▶ **Aim of the task**: Leave the images aside and copy out the whole listing, exact to the word.

▶ **Records supplied**:
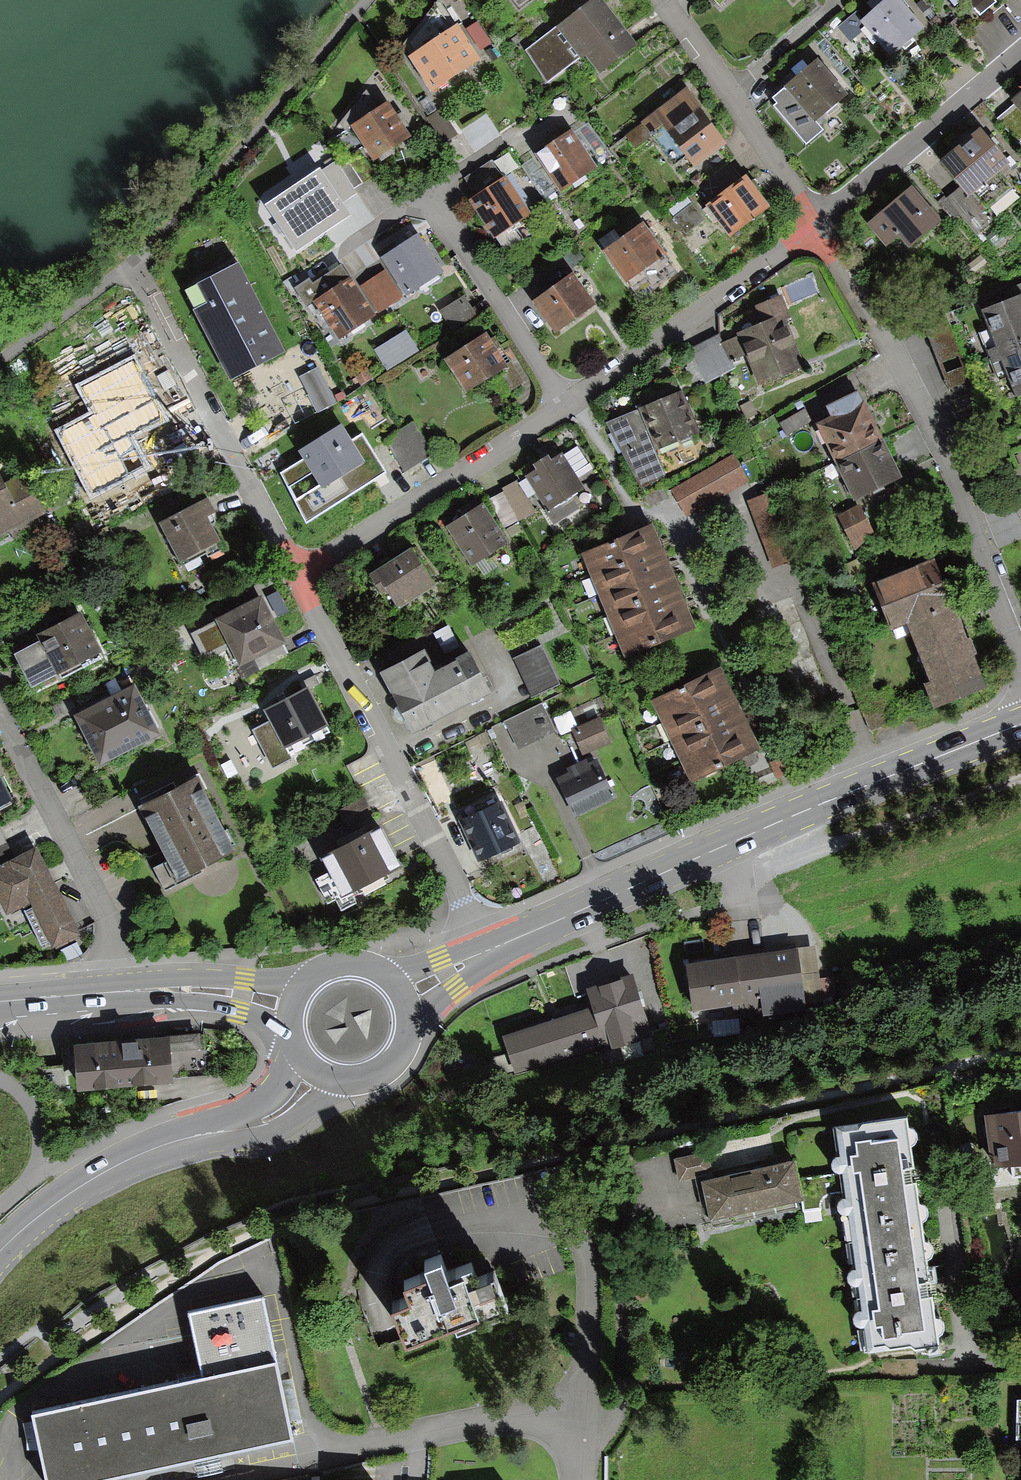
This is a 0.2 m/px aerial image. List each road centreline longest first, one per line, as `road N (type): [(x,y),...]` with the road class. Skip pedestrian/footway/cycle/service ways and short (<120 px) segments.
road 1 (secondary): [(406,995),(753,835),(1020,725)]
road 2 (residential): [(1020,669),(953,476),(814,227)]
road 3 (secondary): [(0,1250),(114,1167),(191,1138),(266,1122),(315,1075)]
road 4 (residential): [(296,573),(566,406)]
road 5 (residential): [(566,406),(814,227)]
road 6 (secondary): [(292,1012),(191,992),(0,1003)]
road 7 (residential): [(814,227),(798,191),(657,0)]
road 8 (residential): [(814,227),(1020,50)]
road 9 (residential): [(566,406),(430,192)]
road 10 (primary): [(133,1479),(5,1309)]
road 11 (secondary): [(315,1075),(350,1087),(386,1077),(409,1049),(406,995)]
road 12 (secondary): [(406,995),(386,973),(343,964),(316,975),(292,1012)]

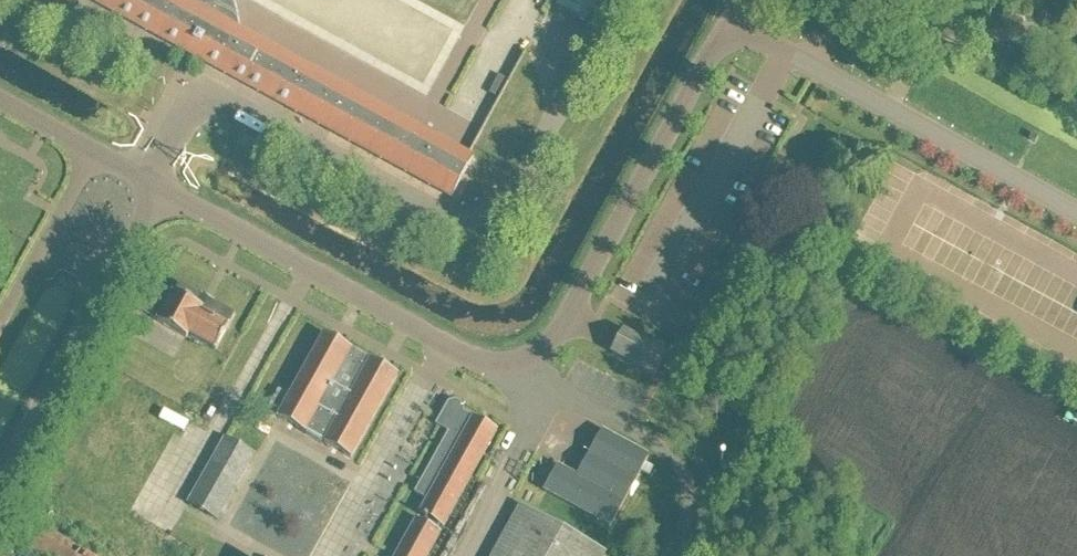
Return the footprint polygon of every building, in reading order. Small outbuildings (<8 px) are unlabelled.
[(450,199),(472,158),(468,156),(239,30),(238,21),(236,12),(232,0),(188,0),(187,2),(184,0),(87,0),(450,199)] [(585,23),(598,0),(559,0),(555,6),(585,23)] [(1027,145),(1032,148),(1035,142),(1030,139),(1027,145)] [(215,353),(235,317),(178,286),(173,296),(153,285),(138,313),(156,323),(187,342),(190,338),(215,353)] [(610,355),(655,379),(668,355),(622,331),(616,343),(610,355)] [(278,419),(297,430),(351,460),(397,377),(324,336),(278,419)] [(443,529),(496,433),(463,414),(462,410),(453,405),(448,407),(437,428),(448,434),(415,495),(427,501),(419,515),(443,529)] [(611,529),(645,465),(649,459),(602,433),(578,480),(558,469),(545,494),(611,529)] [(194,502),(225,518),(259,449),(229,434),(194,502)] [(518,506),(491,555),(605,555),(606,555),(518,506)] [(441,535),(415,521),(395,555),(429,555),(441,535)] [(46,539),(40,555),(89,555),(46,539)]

▶ **Exercise output**:
This is a 0.2 m/px aerial image. List each road centreline longest first, one per line, as `road N (type): [(x,y),...]` with the road class. Skip pedestrian/footway/cycle/service ways and short (<120 px) segments.
road 1 (secondary): [(406,995),(753,835),(1020,725)]
road 2 (residential): [(1020,669),(953,476),(814,227)]
road 3 (secondary): [(0,1250),(114,1167),(191,1138),(266,1122),(315,1075)]
road 4 (residential): [(296,573),(566,406)]
road 5 (residential): [(566,406),(814,227)]
road 6 (secondary): [(292,1012),(191,992),(0,1003)]
road 7 (residential): [(814,227),(798,191),(657,0)]
road 8 (residential): [(814,227),(1020,50)]
road 9 (residential): [(566,406),(430,192)]
road 10 (primary): [(133,1479),(5,1309)]
road 11 (secondary): [(315,1075),(350,1087),(386,1077),(409,1049),(406,995)]
road 12 (secondary): [(406,995),(386,973),(343,964),(316,975),(292,1012)]

Return the footprint polygon of every building, in reading order. Small outbuildings (<8 px) are unlabelled.
[(450,199),(472,158),(468,156),(239,30),(238,21),(236,12),(232,0),(188,0),(187,2),(184,0),(87,0),(450,199)] [(585,23),(598,0),(559,0),(555,6),(585,23)] [(1027,145),(1032,148),(1035,142),(1030,139),(1027,145)] [(215,353),(235,317),(178,286),(173,296),(153,285),(138,313),(156,323),(187,342),(190,338),(215,353)] [(610,355),(655,379),(668,355),(622,331),(616,343),(610,355)] [(278,419),(297,430),(351,460),(397,377),(324,336),(278,419)] [(443,529),(496,433),(463,414),(462,410),(453,405),(448,407),(437,428),(448,434),(415,495),(427,501),(419,515),(443,529)] [(611,529),(645,465),(649,459),(602,433),(578,480),(558,469),(545,494),(611,529)] [(194,502),(225,518),(259,449),(229,434),(194,502)] [(518,506),(491,555),(605,555),(606,555),(518,506)] [(441,535),(415,521),(395,555),(429,555),(441,535)] [(46,539),(40,555),(89,555),(46,539)]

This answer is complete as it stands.